▶ [Given material]:

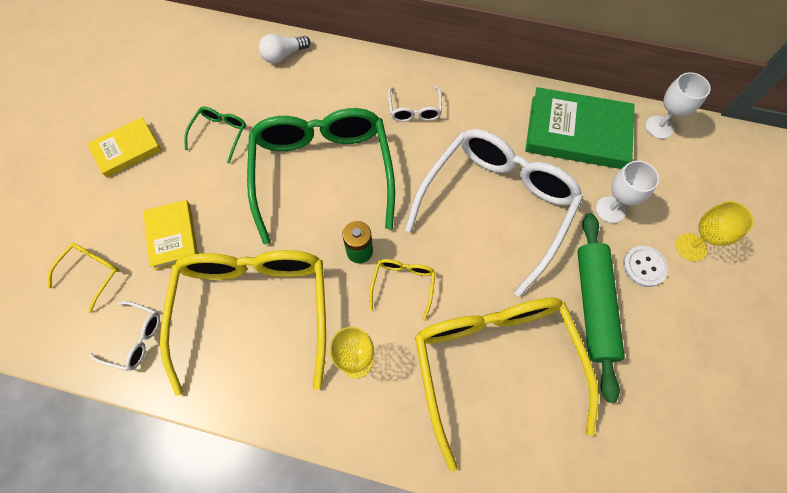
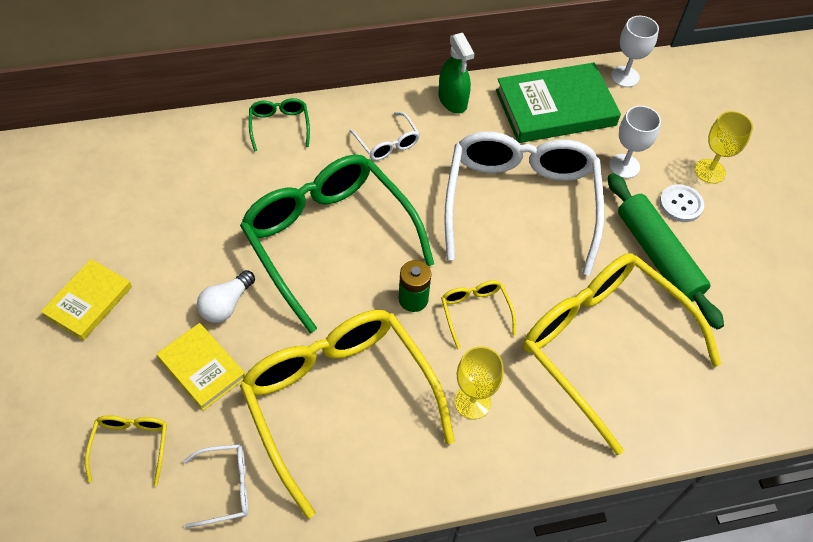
camera: 30 degrees left, 10 degrees down
(220, 134) = (190, 245): green glasses -> green glasses (279, 126)
(283, 55) = (212, 138): white light bulb -> white light bulb (226, 305)
(490, 93) = (452, 100): none -> green spray bottle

▶ [Required action]: Reproduce exactly the final stretch of the listing, starting at the line that contains "(220, 134) = (190, 245): green" and ending with the last line.

▶ [The answer]:
(220, 134) = (190, 245): green glasses -> green glasses (279, 126)
(283, 55) = (212, 138): white light bulb -> white light bulb (226, 305)
(490, 93) = (452, 100): none -> green spray bottle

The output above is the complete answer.